**What the exercise asks:** Given the records below, the lines starting at the line with "C3: none -> 6.8nF (+9V, IC1/P1.4)" and ending at the line with "IC2 pin VCC: none -> +9V" should be output exactly, both end lines kept and pictures left out.

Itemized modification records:

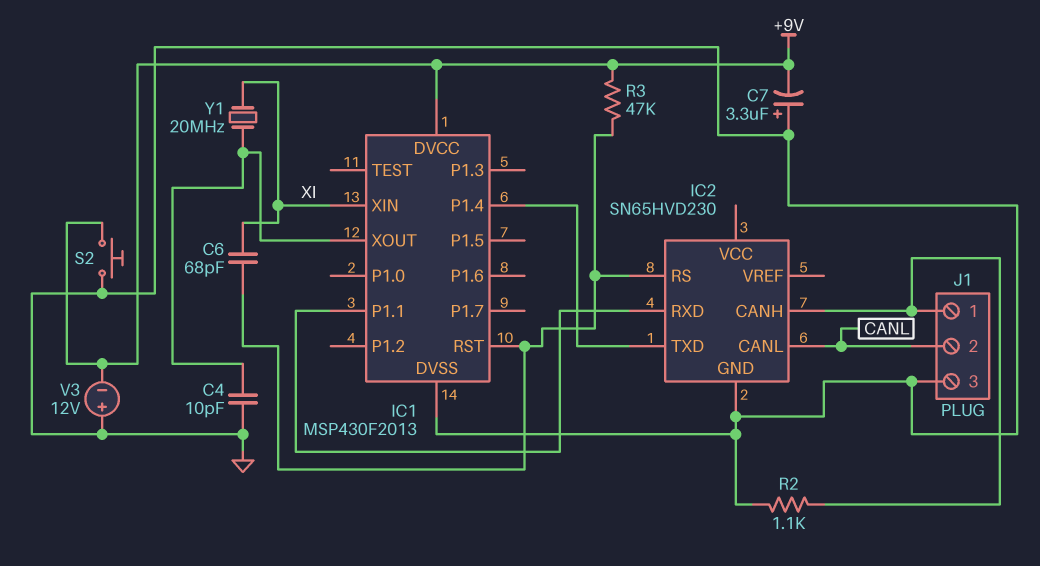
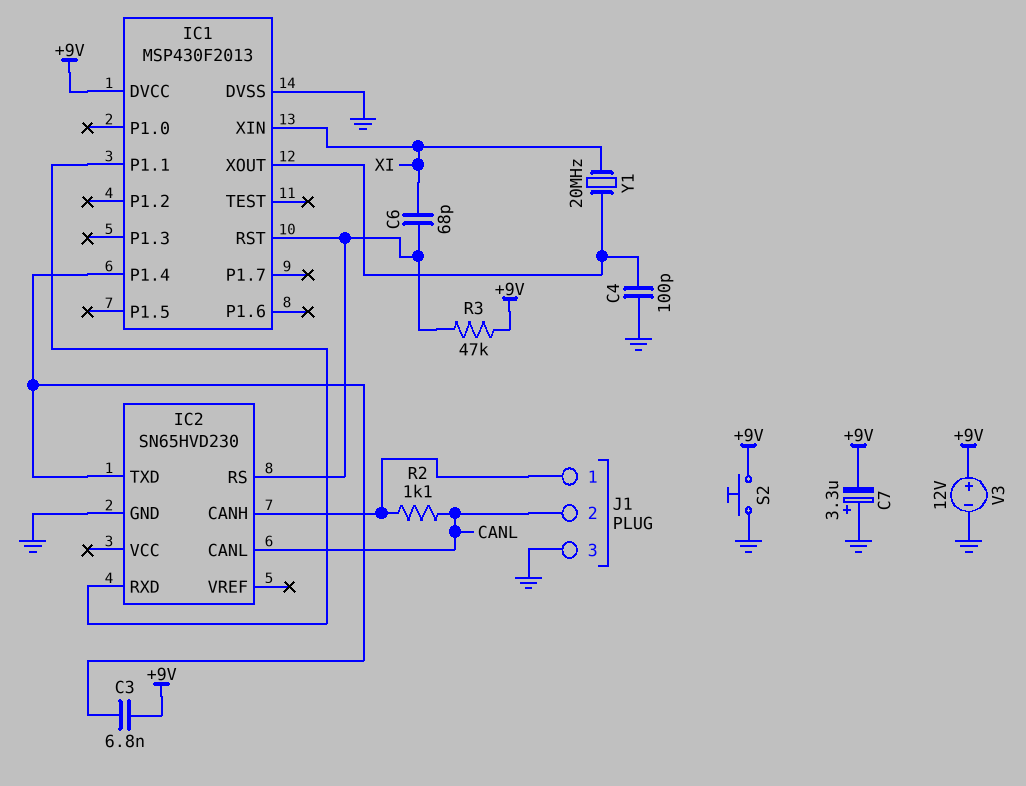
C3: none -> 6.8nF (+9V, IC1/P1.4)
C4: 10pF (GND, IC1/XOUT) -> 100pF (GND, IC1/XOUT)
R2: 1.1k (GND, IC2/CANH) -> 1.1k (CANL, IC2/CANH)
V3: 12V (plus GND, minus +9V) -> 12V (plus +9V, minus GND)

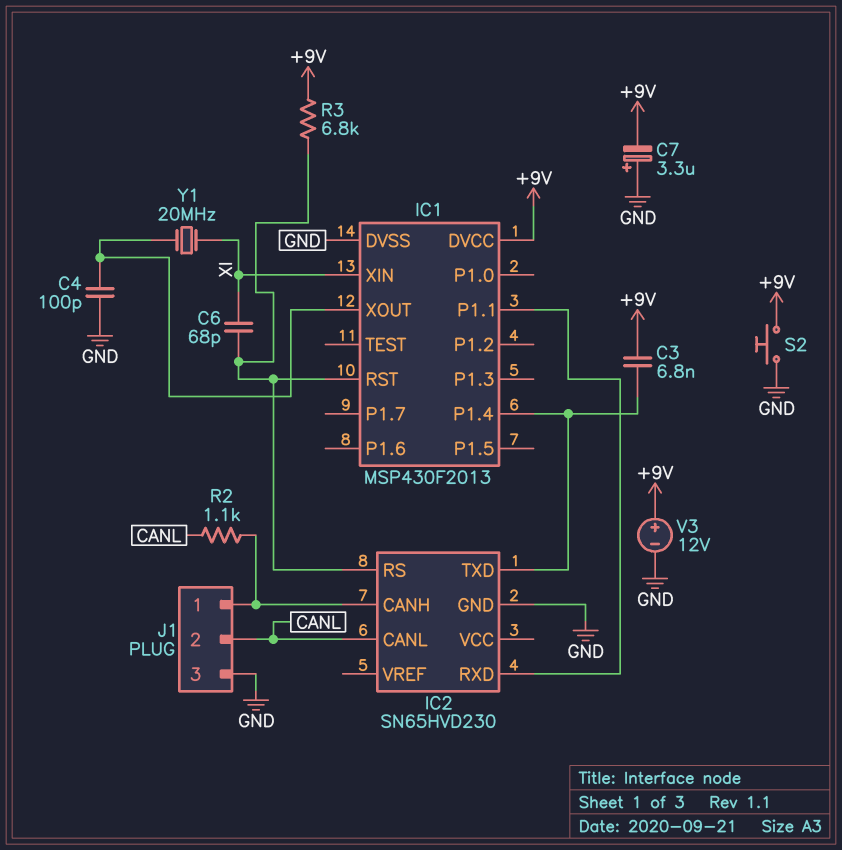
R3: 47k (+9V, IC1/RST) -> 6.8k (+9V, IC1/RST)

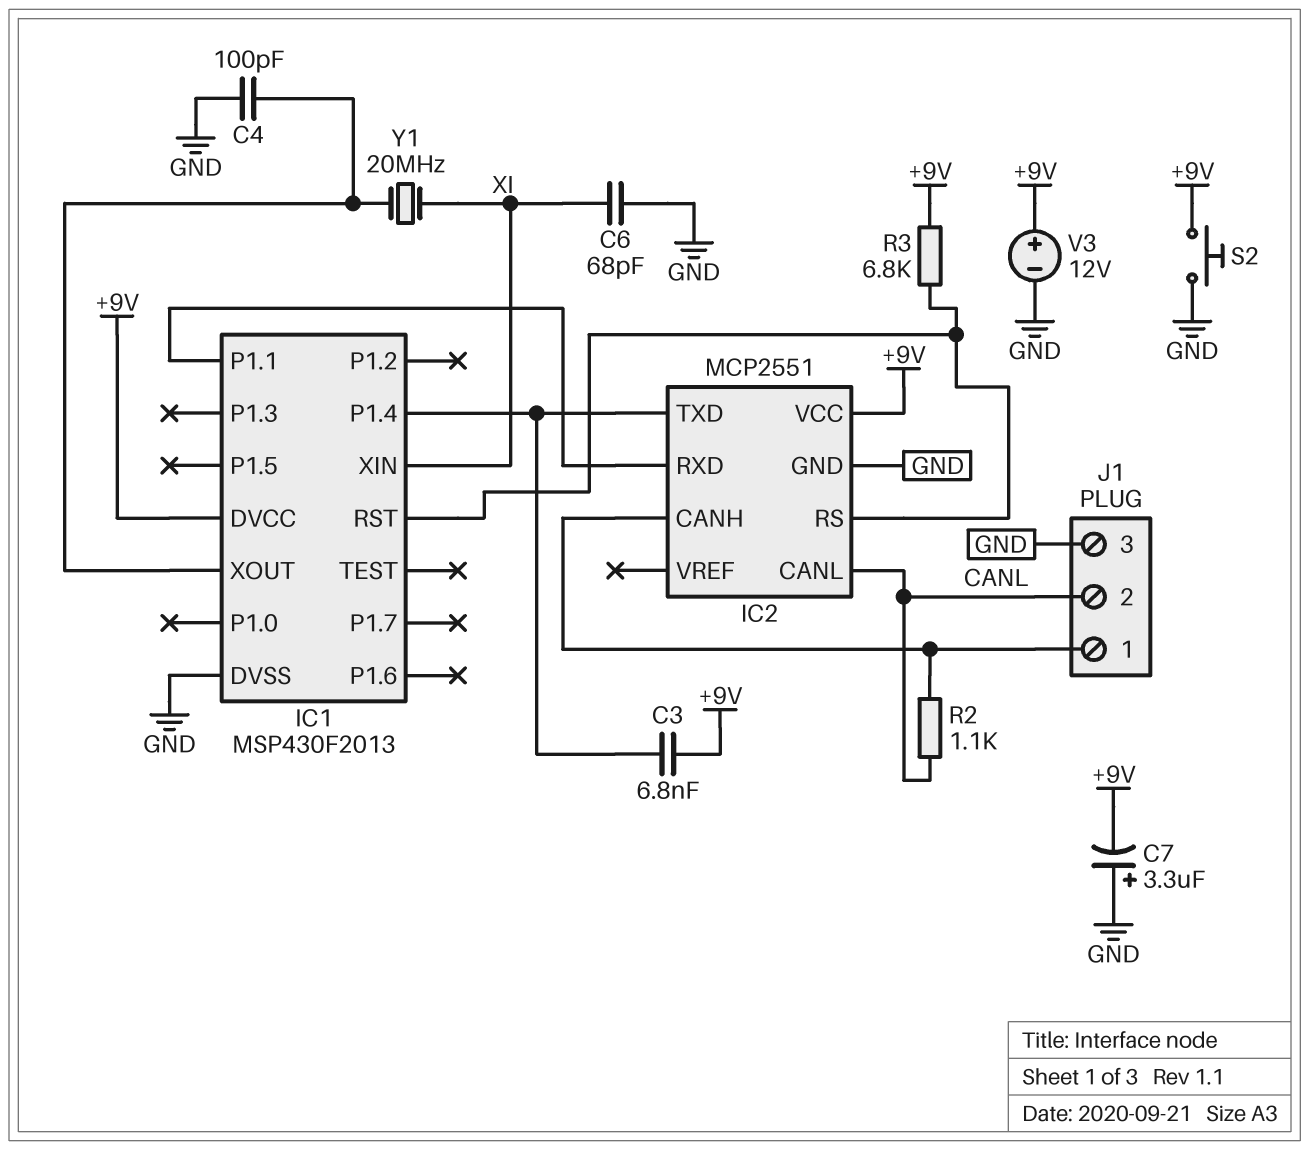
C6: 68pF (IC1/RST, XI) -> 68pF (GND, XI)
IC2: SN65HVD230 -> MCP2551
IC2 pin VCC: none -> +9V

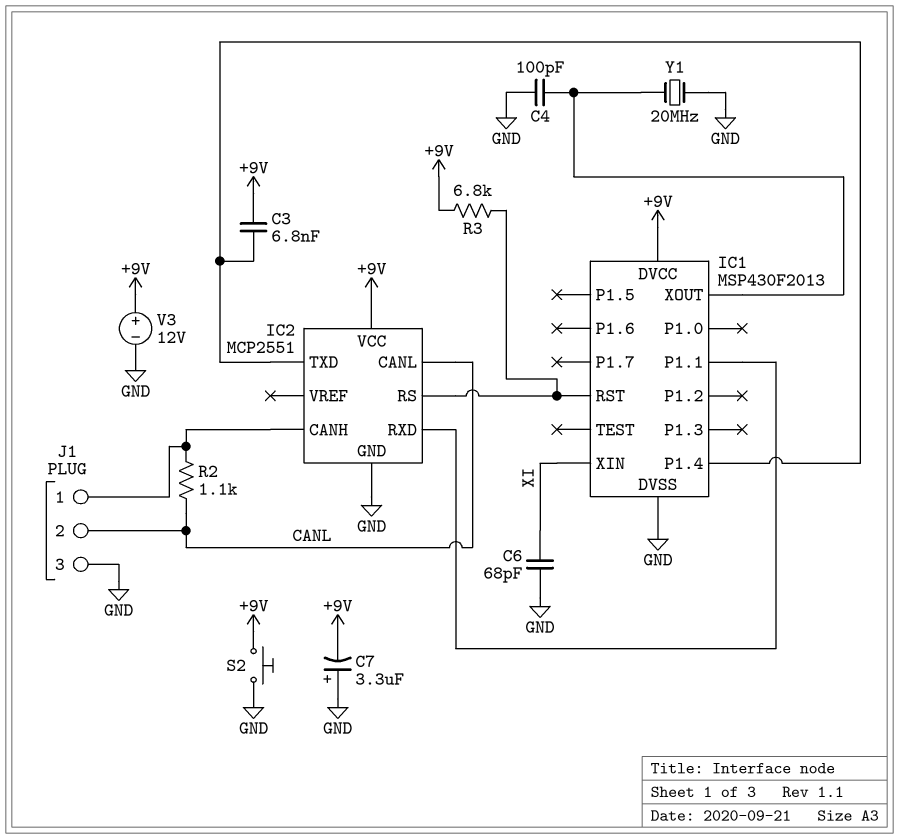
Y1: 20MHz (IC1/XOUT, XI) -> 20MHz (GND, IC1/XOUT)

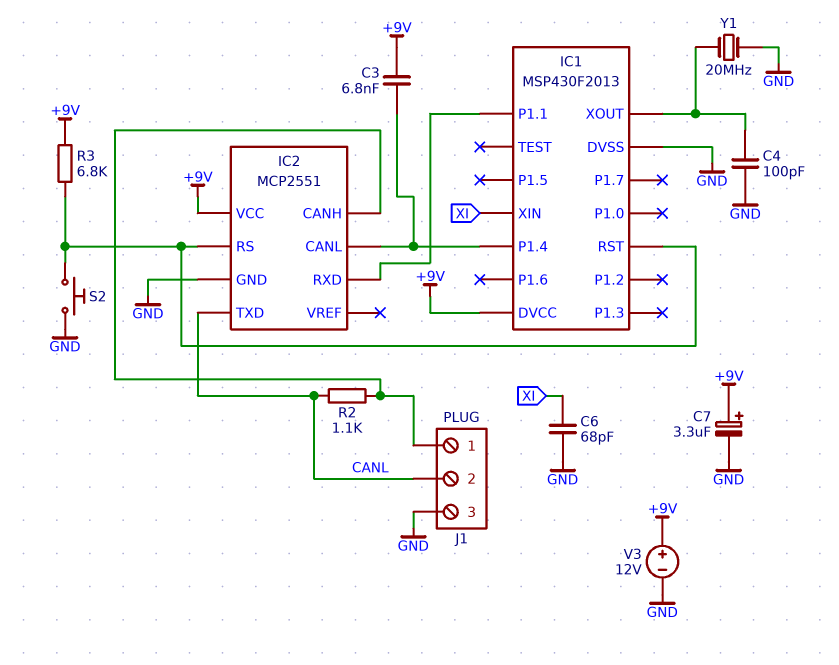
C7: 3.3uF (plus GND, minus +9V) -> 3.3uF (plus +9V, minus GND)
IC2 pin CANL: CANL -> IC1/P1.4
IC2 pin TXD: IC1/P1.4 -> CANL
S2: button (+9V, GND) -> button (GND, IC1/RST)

---

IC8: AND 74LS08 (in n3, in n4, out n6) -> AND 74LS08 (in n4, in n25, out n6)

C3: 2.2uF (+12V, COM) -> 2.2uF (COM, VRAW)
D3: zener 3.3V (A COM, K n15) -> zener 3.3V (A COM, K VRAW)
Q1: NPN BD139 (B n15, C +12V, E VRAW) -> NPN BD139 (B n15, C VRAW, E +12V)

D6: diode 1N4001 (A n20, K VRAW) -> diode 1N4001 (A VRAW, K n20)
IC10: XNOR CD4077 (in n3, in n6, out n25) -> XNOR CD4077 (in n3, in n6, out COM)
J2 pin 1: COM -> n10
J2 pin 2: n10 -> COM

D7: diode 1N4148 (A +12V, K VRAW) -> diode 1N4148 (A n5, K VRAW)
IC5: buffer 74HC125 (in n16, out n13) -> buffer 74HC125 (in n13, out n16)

* * *

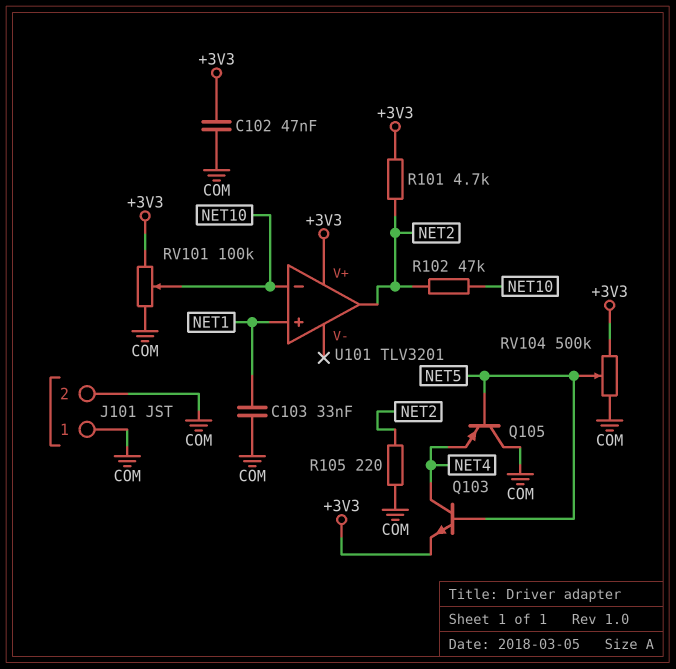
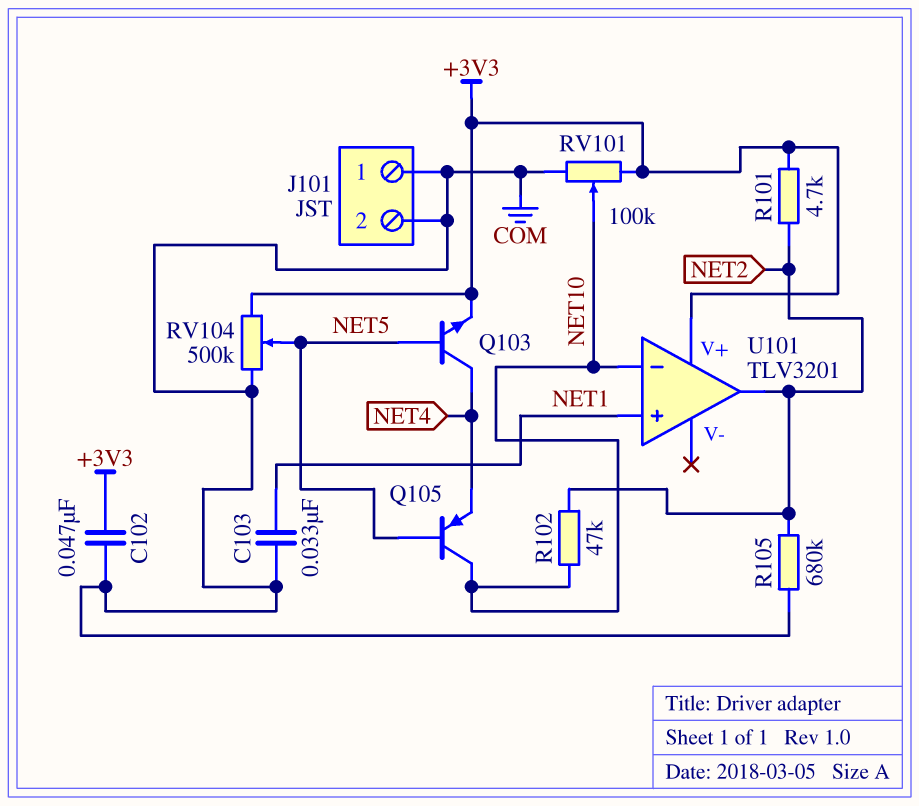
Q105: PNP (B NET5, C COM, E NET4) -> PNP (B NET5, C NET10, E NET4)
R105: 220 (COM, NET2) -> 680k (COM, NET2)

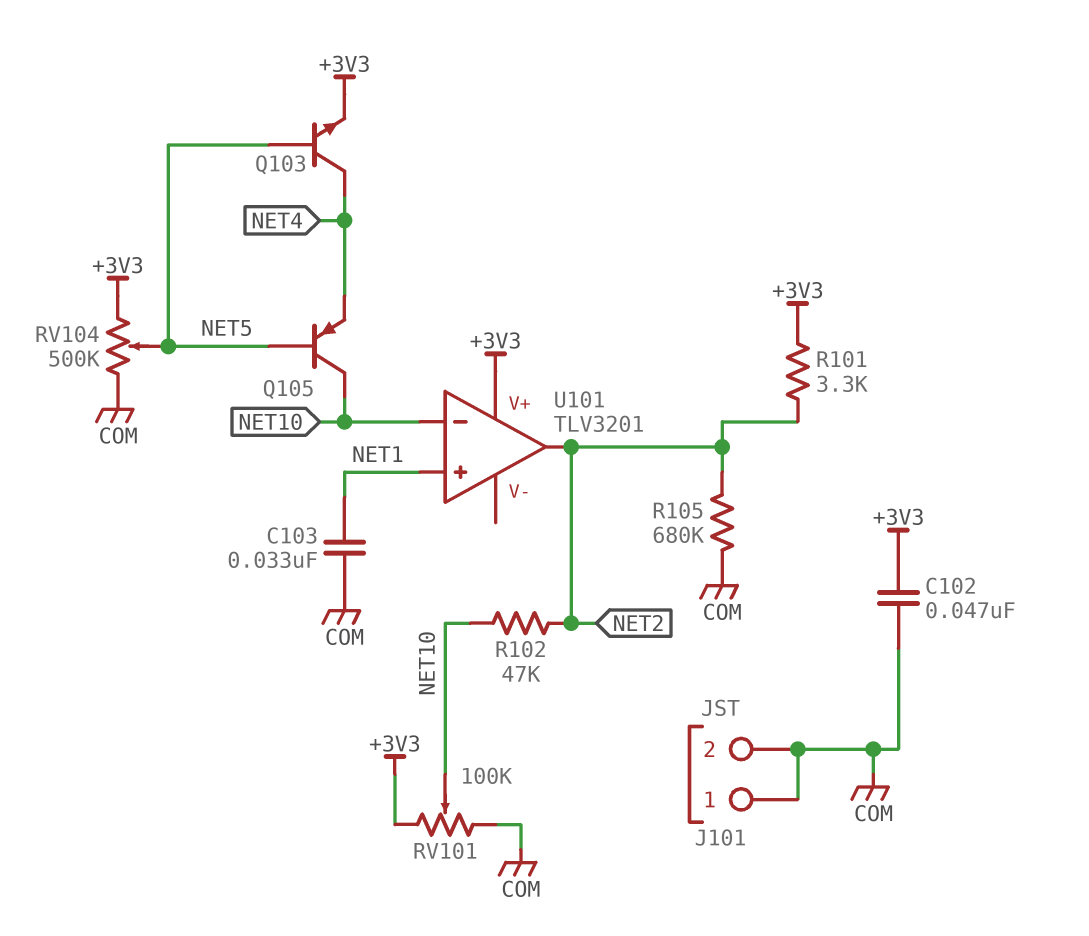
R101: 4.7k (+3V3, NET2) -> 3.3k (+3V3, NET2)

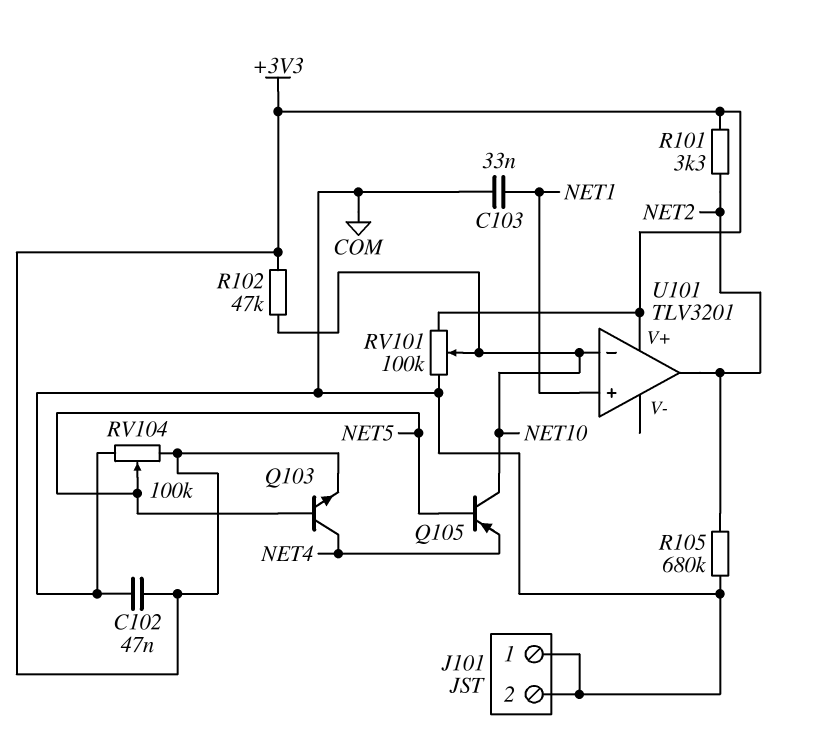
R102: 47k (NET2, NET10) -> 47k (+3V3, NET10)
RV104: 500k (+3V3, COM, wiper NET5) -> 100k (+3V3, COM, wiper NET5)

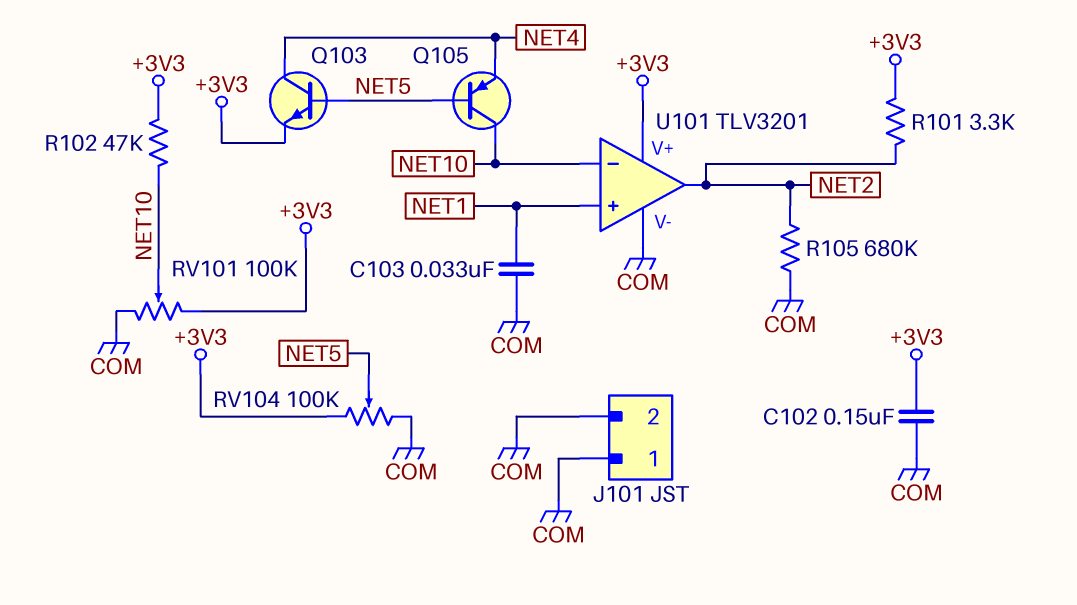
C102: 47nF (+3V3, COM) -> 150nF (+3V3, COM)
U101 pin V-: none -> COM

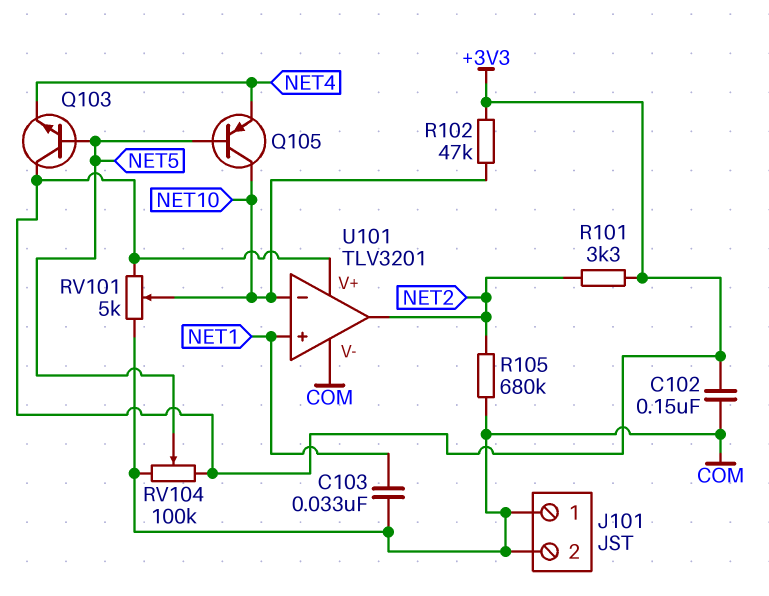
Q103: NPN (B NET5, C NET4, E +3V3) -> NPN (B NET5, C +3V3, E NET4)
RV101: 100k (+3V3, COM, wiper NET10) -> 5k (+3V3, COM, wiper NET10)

**Solution to this exercise:**
C3: none -> 6.8nF (+9V, IC1/P1.4)
C4: 10pF (GND, IC1/XOUT) -> 100pF (GND, IC1/XOUT)
R2: 1.1k (GND, IC2/CANH) -> 1.1k (CANL, IC2/CANH)
V3: 12V (plus GND, minus +9V) -> 12V (plus +9V, minus GND)

R3: 47k (+9V, IC1/RST) -> 6.8k (+9V, IC1/RST)

C6: 68pF (IC1/RST, XI) -> 68pF (GND, XI)
IC2: SN65HVD230 -> MCP2551
IC2 pin VCC: none -> +9V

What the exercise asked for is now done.